■ Exercise:
What is the number of lines below that hold "plus"? Answer with that number only.
───── Records provided ─────
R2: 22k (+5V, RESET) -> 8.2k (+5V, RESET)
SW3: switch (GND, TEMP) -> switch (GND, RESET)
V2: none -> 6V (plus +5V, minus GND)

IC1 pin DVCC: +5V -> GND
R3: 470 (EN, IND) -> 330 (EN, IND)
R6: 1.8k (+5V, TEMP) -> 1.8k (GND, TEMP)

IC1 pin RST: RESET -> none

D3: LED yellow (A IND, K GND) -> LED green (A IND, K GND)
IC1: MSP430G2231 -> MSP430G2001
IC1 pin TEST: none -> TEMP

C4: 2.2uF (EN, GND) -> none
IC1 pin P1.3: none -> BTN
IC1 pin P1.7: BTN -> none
─────
───── Records provided ─────
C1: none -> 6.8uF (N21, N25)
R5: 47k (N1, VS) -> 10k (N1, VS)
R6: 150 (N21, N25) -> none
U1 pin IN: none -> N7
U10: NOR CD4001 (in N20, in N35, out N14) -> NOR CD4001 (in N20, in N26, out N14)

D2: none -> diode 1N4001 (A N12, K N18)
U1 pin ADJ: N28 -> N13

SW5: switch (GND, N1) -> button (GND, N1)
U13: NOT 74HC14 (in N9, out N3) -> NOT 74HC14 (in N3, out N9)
─────
───── Records provided ─────
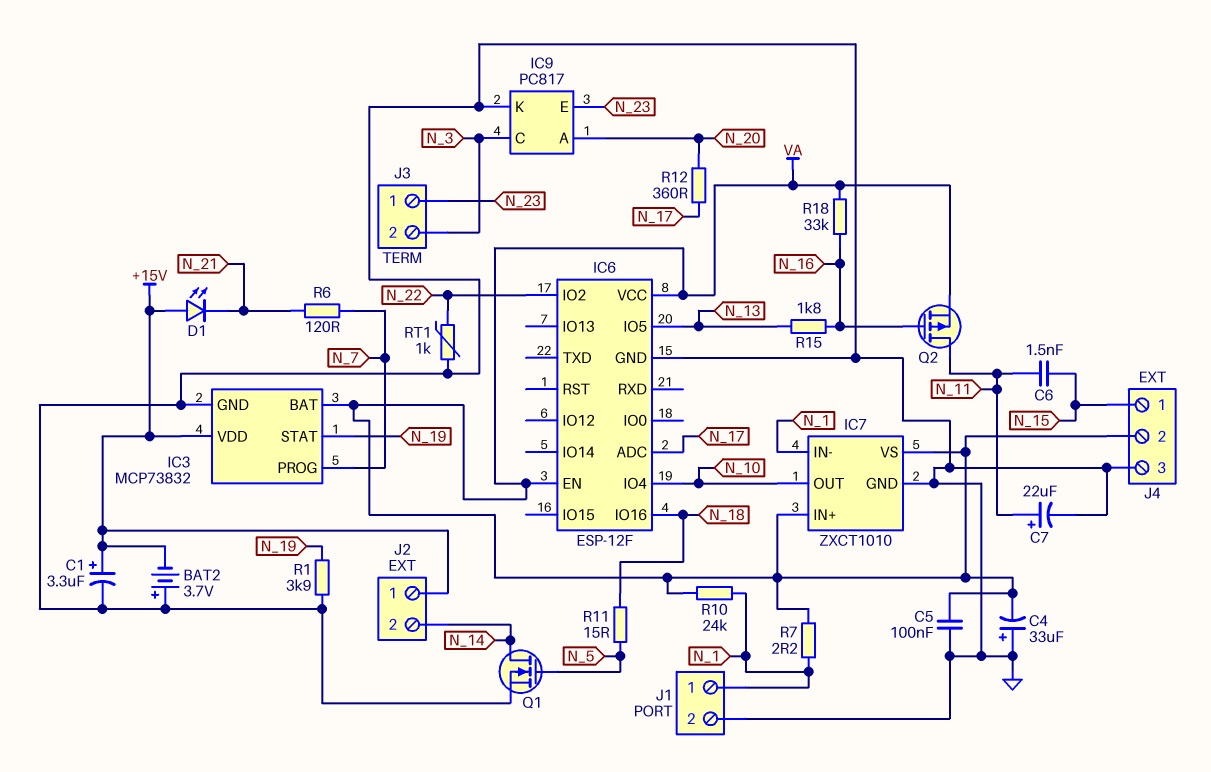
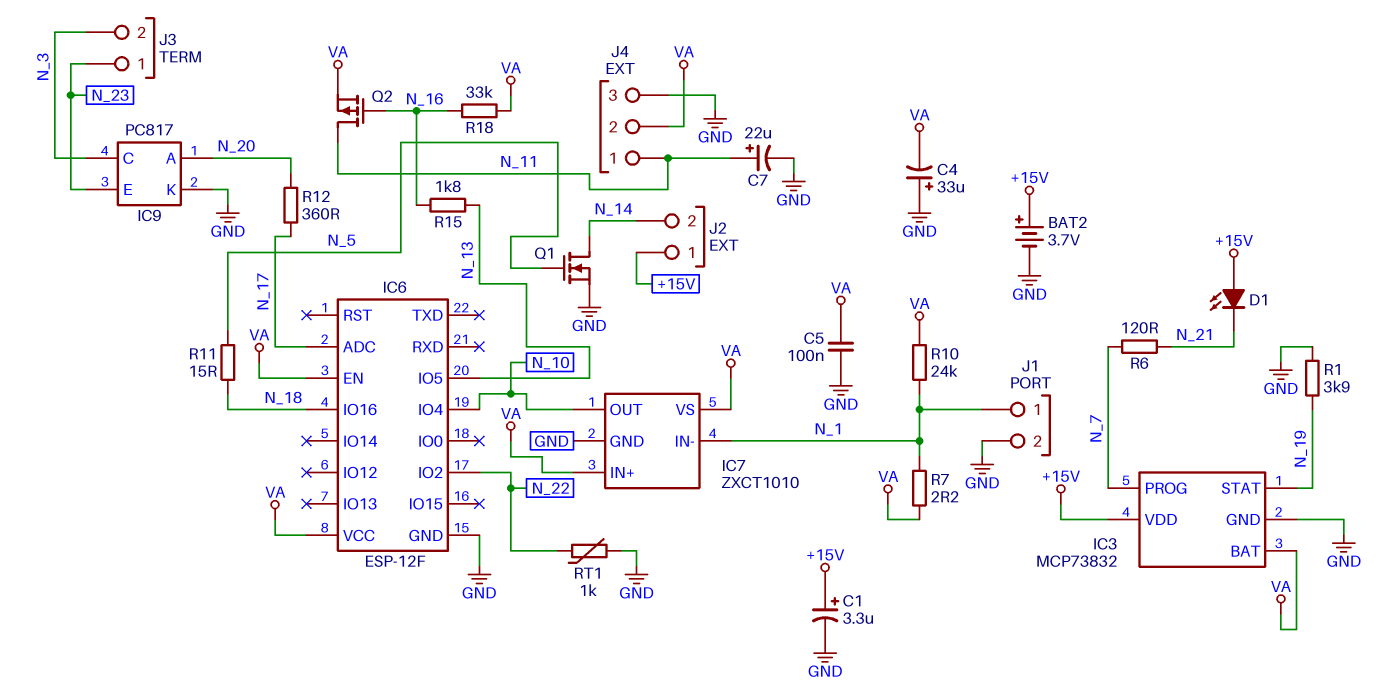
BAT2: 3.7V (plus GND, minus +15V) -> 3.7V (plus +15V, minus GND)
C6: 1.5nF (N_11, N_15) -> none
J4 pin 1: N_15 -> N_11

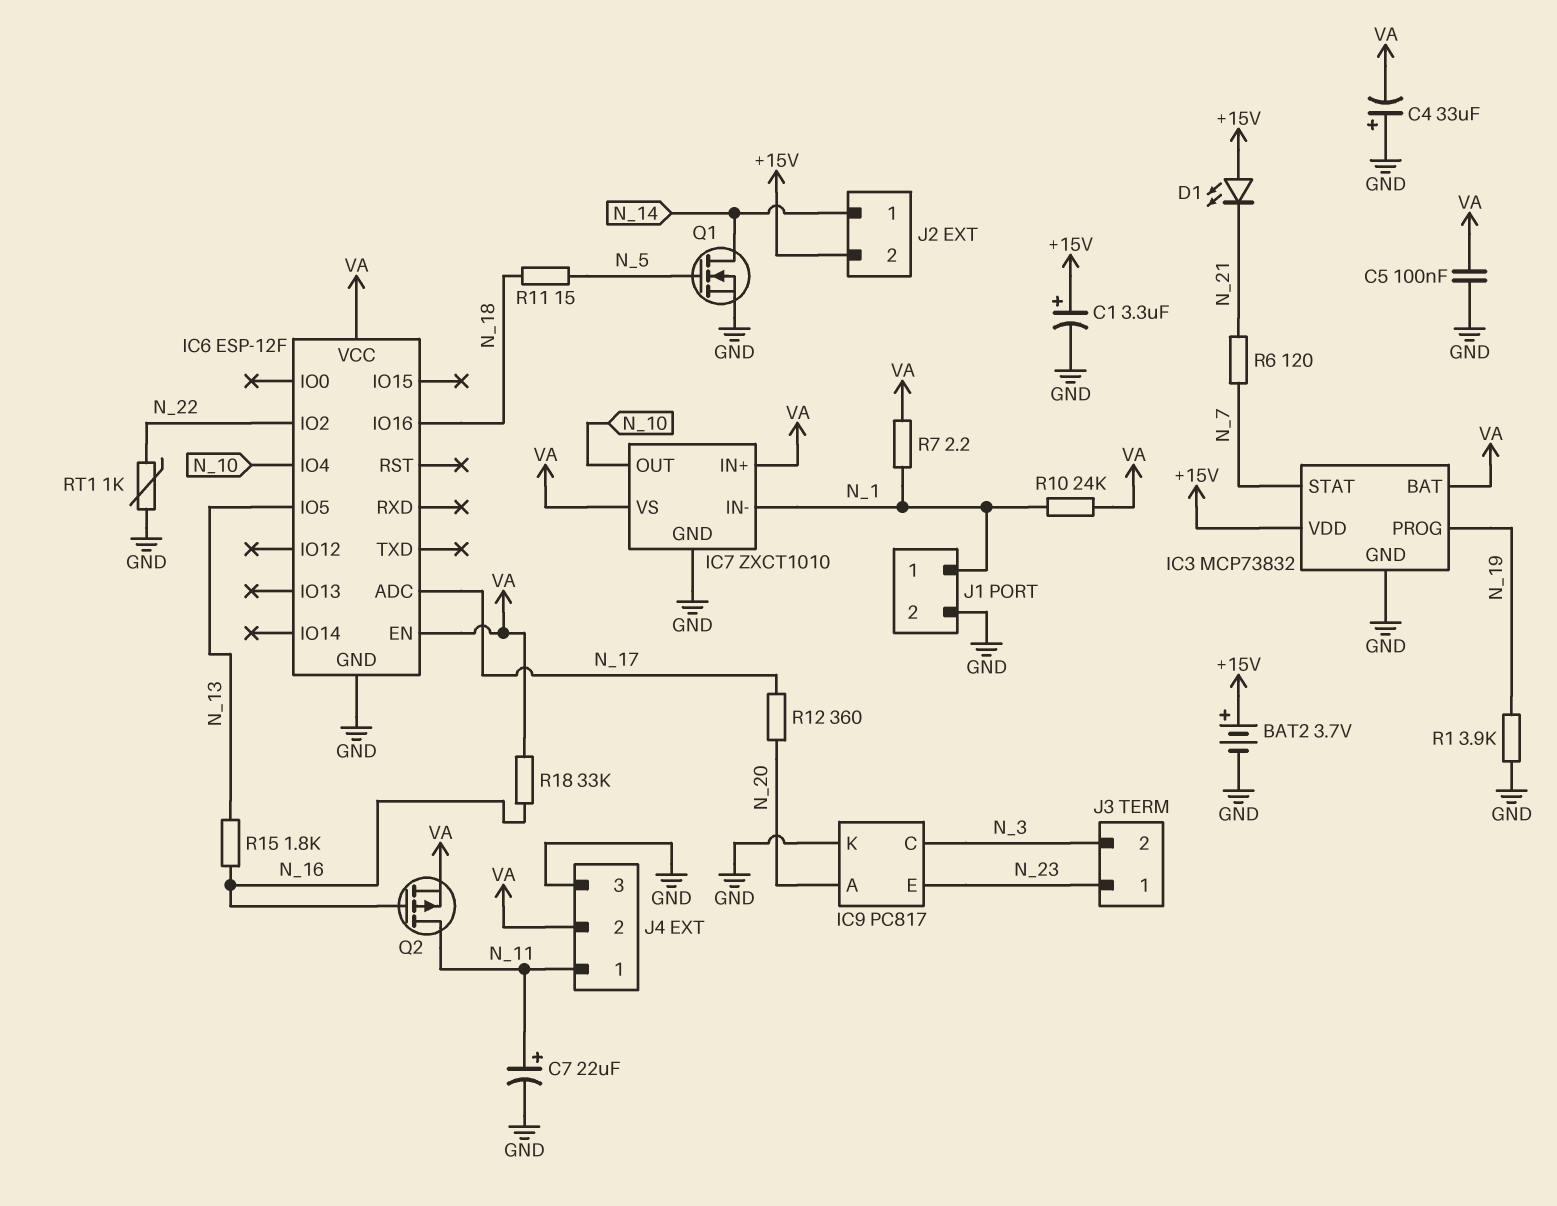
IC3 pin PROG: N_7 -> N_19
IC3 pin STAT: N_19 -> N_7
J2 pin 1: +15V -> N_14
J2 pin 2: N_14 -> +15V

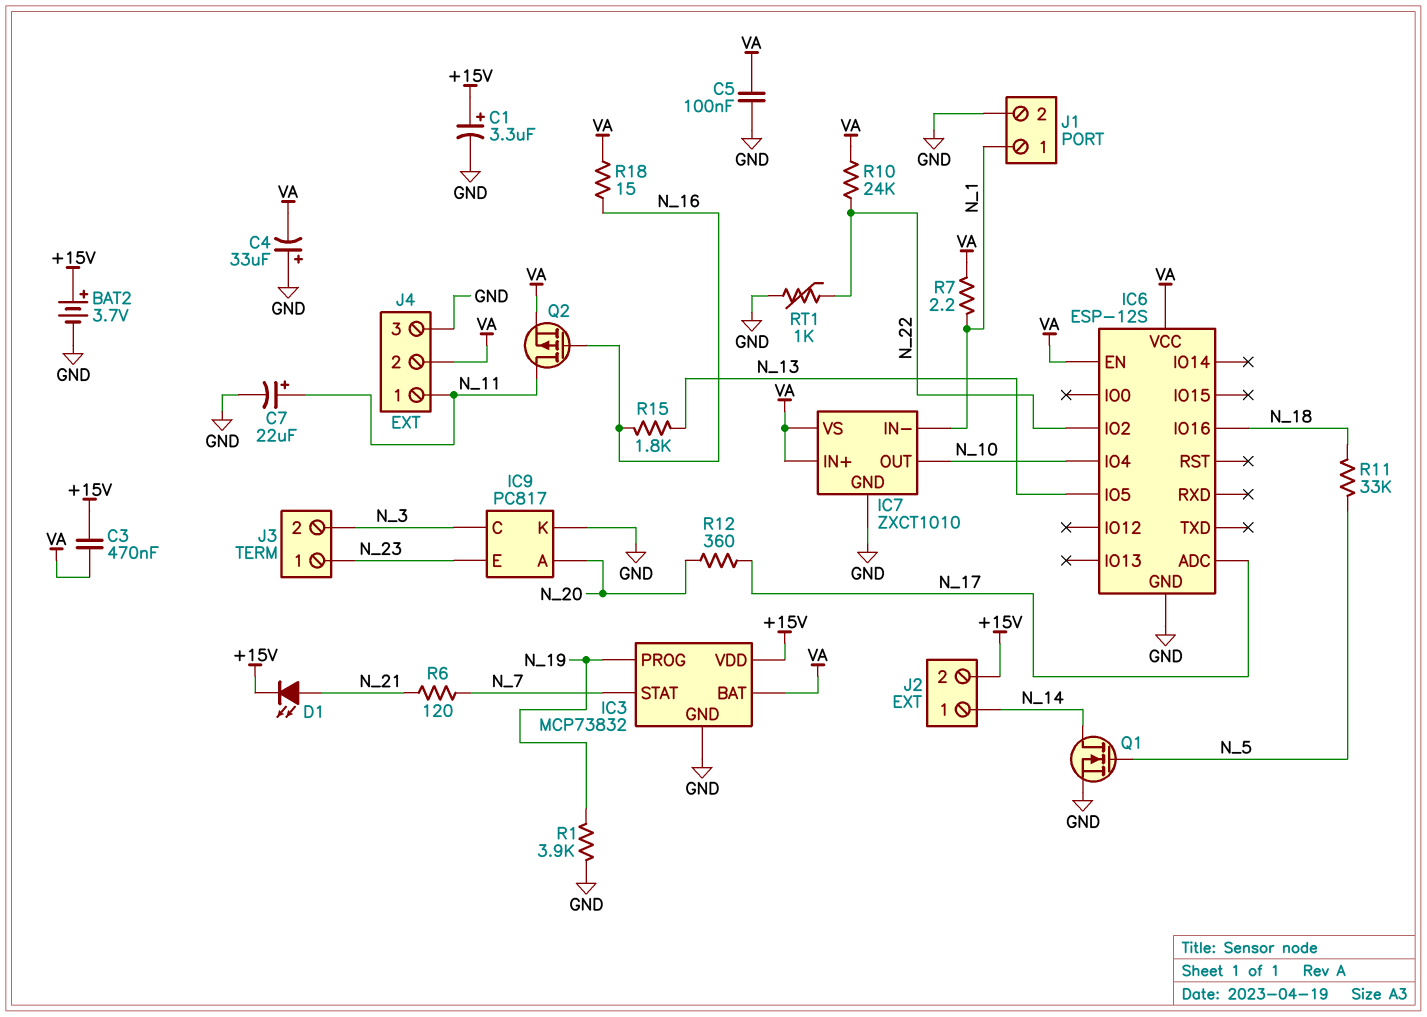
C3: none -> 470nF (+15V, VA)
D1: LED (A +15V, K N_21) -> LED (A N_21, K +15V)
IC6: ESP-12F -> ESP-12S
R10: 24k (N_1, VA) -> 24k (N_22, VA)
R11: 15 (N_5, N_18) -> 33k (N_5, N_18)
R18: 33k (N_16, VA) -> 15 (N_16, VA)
─────
■ Task result:
2